=== Section Start ===

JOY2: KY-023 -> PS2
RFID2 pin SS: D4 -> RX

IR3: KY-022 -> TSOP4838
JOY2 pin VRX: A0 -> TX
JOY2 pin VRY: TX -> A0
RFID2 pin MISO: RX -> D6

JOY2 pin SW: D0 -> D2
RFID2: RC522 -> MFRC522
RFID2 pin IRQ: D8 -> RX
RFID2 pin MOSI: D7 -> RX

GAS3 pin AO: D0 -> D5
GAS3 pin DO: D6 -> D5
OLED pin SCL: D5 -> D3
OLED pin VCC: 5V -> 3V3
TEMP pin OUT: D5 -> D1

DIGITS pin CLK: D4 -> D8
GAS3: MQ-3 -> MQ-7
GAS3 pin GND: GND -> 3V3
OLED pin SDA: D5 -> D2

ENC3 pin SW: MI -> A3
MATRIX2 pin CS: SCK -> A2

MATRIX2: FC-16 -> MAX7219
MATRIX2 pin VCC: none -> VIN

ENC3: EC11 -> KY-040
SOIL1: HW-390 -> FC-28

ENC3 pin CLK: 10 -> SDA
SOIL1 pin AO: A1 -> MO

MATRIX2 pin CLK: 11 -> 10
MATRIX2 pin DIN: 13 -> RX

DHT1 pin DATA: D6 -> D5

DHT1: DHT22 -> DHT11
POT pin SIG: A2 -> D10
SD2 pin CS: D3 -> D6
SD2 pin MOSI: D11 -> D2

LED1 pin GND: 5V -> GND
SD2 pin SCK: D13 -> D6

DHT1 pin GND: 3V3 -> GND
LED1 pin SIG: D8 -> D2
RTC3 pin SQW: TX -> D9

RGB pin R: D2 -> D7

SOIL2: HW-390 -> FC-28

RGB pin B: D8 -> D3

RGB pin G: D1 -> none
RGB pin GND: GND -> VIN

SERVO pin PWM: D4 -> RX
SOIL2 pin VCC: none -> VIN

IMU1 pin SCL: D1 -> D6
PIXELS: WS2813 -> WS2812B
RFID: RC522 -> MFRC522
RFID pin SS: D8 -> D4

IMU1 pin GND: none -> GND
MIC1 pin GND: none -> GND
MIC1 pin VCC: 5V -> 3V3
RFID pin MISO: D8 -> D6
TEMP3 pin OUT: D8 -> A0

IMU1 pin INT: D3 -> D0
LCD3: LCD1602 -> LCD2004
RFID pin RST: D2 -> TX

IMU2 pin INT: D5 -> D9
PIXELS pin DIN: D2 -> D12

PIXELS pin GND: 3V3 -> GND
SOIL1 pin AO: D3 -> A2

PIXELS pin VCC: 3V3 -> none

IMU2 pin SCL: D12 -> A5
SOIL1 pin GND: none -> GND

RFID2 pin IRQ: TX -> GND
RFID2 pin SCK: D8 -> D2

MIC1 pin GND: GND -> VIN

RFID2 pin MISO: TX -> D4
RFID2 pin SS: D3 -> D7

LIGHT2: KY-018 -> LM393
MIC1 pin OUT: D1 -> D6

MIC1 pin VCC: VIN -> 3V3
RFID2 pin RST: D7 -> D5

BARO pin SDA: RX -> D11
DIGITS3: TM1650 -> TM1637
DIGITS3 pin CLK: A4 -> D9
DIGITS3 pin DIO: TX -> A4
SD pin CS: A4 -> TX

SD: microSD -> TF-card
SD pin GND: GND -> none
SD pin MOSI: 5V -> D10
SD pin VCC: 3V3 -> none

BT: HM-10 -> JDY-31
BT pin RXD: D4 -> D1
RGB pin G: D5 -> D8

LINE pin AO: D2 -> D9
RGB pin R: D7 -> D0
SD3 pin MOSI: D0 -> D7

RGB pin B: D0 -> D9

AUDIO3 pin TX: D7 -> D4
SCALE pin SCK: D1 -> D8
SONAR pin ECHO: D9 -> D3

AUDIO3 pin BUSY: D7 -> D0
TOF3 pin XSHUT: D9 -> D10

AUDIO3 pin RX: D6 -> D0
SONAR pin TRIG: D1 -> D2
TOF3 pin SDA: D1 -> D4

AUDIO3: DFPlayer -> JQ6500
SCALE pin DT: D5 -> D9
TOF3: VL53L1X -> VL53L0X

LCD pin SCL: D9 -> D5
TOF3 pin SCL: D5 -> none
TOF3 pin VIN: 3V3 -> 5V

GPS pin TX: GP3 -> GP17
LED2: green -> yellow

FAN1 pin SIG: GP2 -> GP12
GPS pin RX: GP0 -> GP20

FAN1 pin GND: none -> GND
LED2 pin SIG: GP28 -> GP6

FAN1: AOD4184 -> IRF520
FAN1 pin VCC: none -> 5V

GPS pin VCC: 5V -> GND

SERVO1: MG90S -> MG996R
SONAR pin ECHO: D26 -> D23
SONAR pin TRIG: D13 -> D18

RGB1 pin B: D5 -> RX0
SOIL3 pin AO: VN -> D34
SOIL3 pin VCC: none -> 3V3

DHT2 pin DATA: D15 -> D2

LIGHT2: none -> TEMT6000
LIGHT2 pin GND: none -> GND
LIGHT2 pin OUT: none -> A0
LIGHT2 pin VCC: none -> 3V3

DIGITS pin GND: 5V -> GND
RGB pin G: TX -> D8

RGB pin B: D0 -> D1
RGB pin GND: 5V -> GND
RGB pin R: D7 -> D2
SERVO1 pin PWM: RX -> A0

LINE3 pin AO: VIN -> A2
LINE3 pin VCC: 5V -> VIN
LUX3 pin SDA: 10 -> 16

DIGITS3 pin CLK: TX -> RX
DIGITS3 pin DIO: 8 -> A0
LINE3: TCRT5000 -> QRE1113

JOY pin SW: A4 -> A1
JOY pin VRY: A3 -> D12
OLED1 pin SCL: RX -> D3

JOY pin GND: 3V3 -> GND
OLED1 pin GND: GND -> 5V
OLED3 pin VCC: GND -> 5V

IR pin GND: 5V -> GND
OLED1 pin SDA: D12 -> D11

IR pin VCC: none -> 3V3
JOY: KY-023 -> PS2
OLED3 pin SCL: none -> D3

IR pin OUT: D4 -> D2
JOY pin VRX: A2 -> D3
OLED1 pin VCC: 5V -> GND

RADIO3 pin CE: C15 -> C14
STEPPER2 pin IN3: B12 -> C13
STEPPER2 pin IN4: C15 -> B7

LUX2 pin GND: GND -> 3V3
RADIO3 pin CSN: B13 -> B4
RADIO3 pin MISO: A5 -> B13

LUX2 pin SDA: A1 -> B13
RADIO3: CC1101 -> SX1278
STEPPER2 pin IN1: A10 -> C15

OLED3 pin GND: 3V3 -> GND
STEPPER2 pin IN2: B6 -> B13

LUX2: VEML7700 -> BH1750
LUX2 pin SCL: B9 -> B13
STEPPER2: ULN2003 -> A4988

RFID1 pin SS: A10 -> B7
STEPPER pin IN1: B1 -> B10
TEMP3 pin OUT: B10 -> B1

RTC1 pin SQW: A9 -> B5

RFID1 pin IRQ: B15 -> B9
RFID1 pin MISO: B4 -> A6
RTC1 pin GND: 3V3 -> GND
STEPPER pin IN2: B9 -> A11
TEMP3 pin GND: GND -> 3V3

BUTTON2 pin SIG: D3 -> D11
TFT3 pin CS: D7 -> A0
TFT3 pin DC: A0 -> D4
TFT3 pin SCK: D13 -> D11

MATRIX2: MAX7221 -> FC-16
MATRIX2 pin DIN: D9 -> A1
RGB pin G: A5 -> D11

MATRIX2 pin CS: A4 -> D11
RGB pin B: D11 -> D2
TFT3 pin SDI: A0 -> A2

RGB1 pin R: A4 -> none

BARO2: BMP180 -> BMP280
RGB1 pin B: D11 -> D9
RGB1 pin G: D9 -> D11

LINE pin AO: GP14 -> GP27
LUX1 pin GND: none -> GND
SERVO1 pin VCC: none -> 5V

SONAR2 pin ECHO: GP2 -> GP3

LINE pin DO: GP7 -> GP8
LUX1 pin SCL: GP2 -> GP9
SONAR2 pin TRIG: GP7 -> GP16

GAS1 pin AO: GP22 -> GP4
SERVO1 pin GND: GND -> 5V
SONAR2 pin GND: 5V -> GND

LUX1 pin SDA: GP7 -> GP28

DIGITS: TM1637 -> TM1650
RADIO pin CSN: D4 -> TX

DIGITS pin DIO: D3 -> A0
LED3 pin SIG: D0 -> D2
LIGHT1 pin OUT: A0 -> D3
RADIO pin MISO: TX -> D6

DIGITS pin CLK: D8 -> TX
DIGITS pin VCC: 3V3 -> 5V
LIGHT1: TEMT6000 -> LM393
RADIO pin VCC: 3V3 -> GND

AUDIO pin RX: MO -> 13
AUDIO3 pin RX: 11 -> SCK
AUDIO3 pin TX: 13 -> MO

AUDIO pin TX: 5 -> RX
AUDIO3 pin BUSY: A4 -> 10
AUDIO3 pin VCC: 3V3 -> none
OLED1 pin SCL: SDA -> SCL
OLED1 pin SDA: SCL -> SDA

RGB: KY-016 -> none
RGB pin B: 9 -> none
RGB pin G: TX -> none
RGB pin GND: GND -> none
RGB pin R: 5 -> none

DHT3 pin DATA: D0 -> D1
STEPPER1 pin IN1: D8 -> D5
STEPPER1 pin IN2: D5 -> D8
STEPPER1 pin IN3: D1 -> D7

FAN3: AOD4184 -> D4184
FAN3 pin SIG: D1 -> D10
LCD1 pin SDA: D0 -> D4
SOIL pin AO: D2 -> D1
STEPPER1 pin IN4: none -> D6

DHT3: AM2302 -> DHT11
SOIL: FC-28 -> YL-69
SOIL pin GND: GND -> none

=== Section End ===

_Directions_
From the entries above, print the lines beginning at the one with "TOF3 pin SDA: D1 -> D4" and stopping after the one with "JOY pin VRY: A3 -> D12", exactly as written and with nothing else.

_Exercise answer_
TOF3 pin SDA: D1 -> D4

AUDIO3: DFPlayer -> JQ6500
SCALE pin DT: D5 -> D9
TOF3: VL53L1X -> VL53L0X

LCD pin SCL: D9 -> D5
TOF3 pin SCL: D5 -> none
TOF3 pin VIN: 3V3 -> 5V

GPS pin TX: GP3 -> GP17
LED2: green -> yellow

FAN1 pin SIG: GP2 -> GP12
GPS pin RX: GP0 -> GP20

FAN1 pin GND: none -> GND
LED2 pin SIG: GP28 -> GP6

FAN1: AOD4184 -> IRF520
FAN1 pin VCC: none -> 5V

GPS pin VCC: 5V -> GND

SERVO1: MG90S -> MG996R
SONAR pin ECHO: D26 -> D23
SONAR pin TRIG: D13 -> D18

RGB1 pin B: D5 -> RX0
SOIL3 pin AO: VN -> D34
SOIL3 pin VCC: none -> 3V3

DHT2 pin DATA: D15 -> D2

LIGHT2: none -> TEMT6000
LIGHT2 pin GND: none -> GND
LIGHT2 pin OUT: none -> A0
LIGHT2 pin VCC: none -> 3V3

DIGITS pin GND: 5V -> GND
RGB pin G: TX -> D8

RGB pin B: D0 -> D1
RGB pin GND: 5V -> GND
RGB pin R: D7 -> D2
SERVO1 pin PWM: RX -> A0

LINE3 pin AO: VIN -> A2
LINE3 pin VCC: 5V -> VIN
LUX3 pin SDA: 10 -> 16

DIGITS3 pin CLK: TX -> RX
DIGITS3 pin DIO: 8 -> A0
LINE3: TCRT5000 -> QRE1113

JOY pin SW: A4 -> A1
JOY pin VRY: A3 -> D12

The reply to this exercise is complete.